ACTIVITY.
Extract the whole listing as it stands. Do not include the pictures.

*** INFORMATION SUPPLIED Section Begins ***

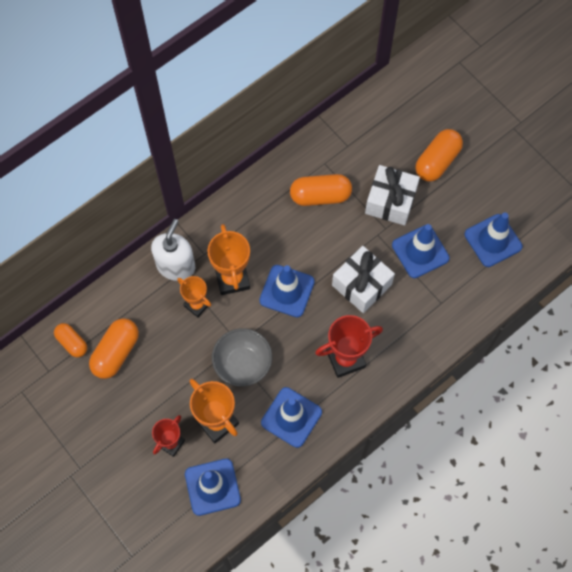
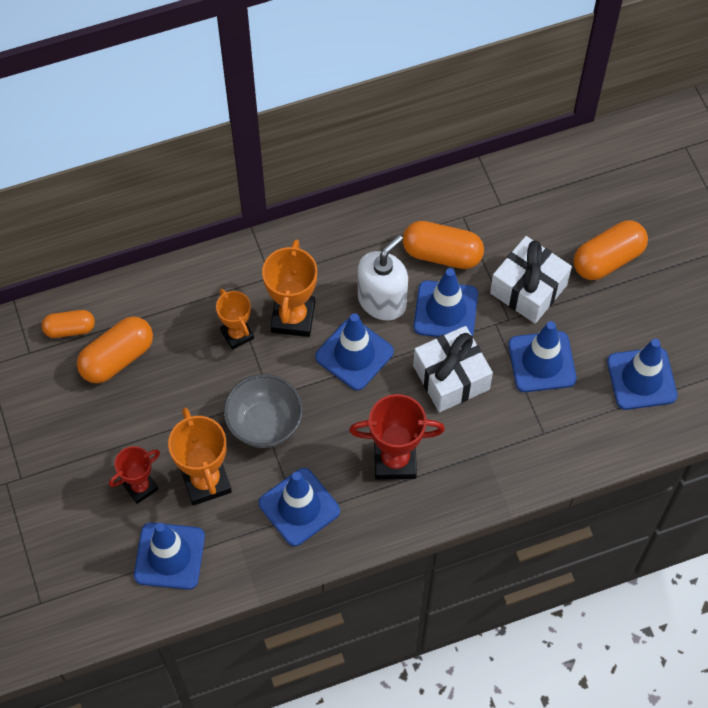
camera: 20 degrees right, 5 degrees down
orange capsule [54,323,87,357] -> orange capsule turned 75 degrees counterclockwise [42,310,95,338]
white soap dispenser [151,219,195,281] -> white soap dispenser moved to [358,235,408,320]
none -> blue traffic cone [414,268,478,337]

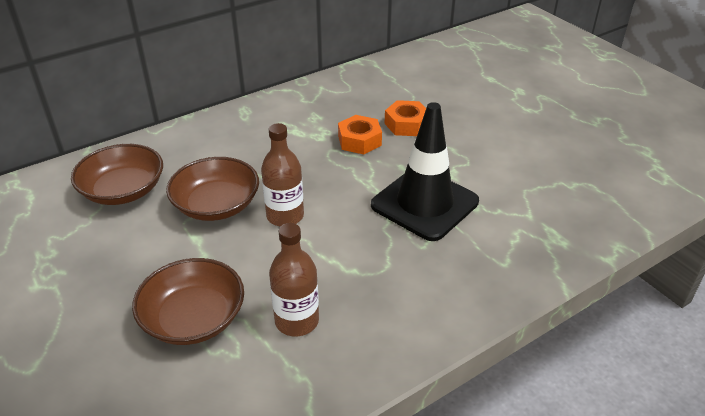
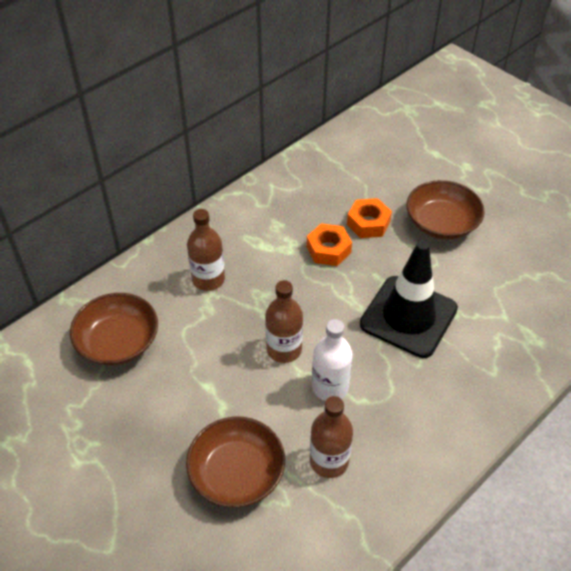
camera: 10 degrees left, 10 degrees up
brown bowl [166,157,259,221] -> brown bowl moved to [406,180,485,240]
none -> brown bottle [187,209,225,291]
none -> white bottle [312,319,353,401]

*** INFORMATION SUPPLIED Section Ends ***

YOUR SOLUTION.
camera: 20 degrees right, 5 degrees down
orange capsule [54,323,87,357] -> orange capsule turned 75 degrees counterclockwise [42,310,95,338]
white soap dispenser [151,219,195,281] -> white soap dispenser moved to [358,235,408,320]
none -> blue traffic cone [414,268,478,337]

camera: 10 degrees left, 10 degrees up
brown bowl [166,157,259,221] -> brown bowl moved to [406,180,485,240]
none -> brown bottle [187,209,225,291]
none -> white bottle [312,319,353,401]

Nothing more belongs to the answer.